Every line of the records below from the line with "white marker [467,113,540,143]" up to and including the line with "none -> purple flashlight [187,314,248,338]" must be reproduced exactly, and no line outside that range.

» **Listed records**
[Start of Attachment]
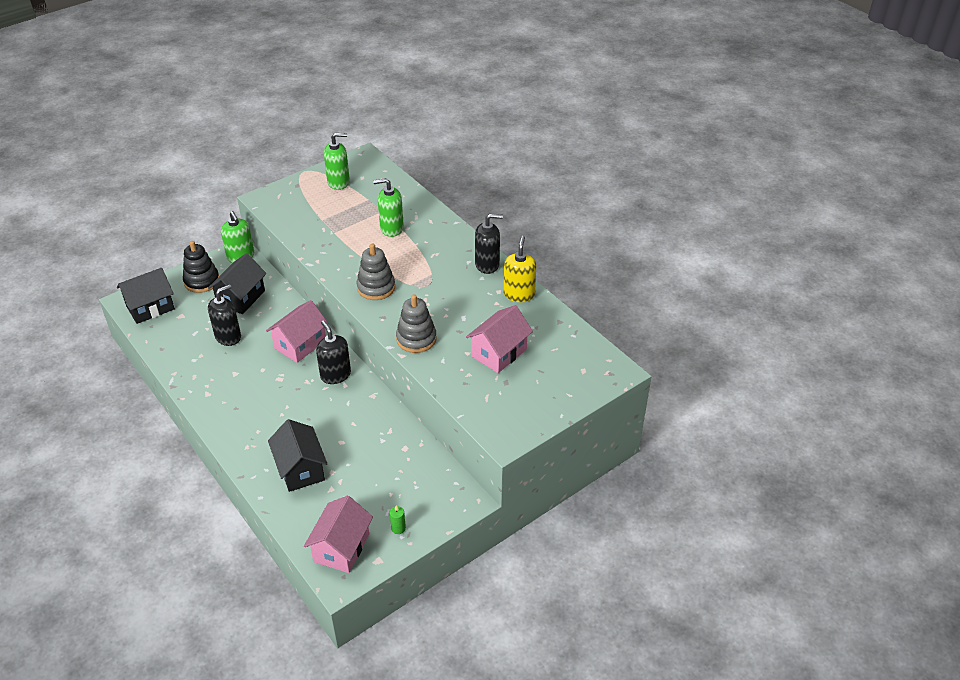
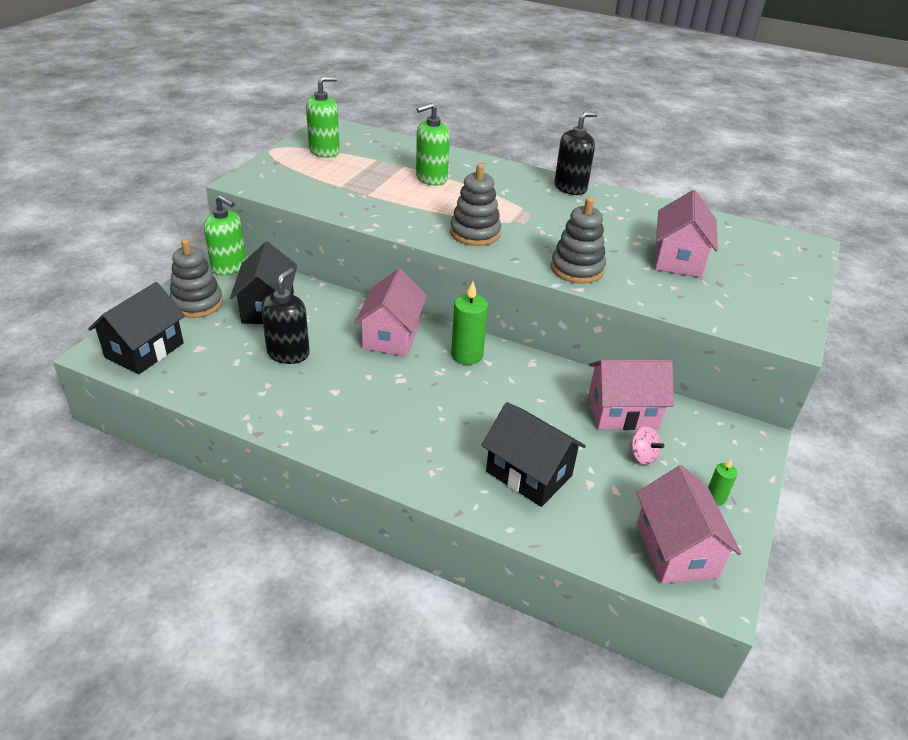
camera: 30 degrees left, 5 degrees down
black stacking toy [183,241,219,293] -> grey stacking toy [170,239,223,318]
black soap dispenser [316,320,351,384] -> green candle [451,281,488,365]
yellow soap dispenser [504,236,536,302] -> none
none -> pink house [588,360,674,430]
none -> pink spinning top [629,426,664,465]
[End of Attachment]
[Start of Attachment]
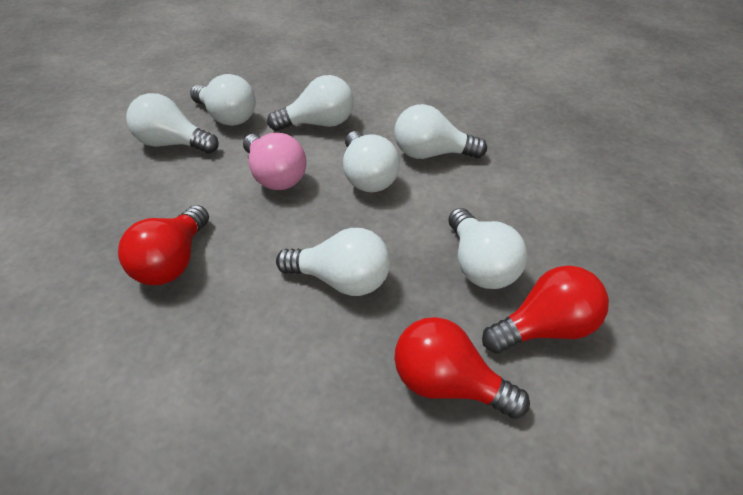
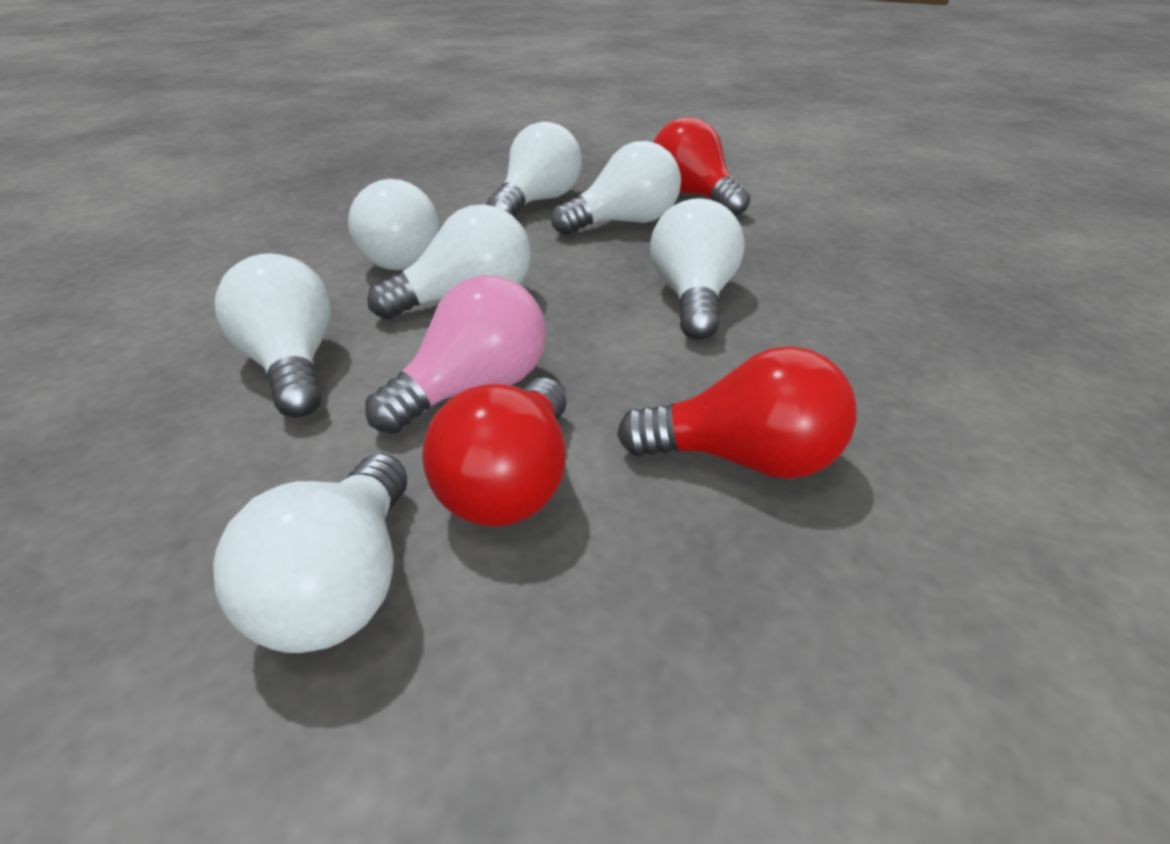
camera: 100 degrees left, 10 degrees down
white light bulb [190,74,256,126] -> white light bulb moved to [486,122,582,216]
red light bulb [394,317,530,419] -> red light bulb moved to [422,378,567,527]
[End of Attachment]
[Start of Attachment]
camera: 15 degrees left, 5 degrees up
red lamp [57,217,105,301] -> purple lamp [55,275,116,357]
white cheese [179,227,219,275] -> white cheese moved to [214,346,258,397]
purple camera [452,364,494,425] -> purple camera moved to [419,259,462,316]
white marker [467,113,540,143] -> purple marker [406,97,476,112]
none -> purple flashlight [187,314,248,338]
[End of Attachment]
» **Output of the task**
white marker [467,113,540,143] -> purple marker [406,97,476,112]
none -> purple flashlight [187,314,248,338]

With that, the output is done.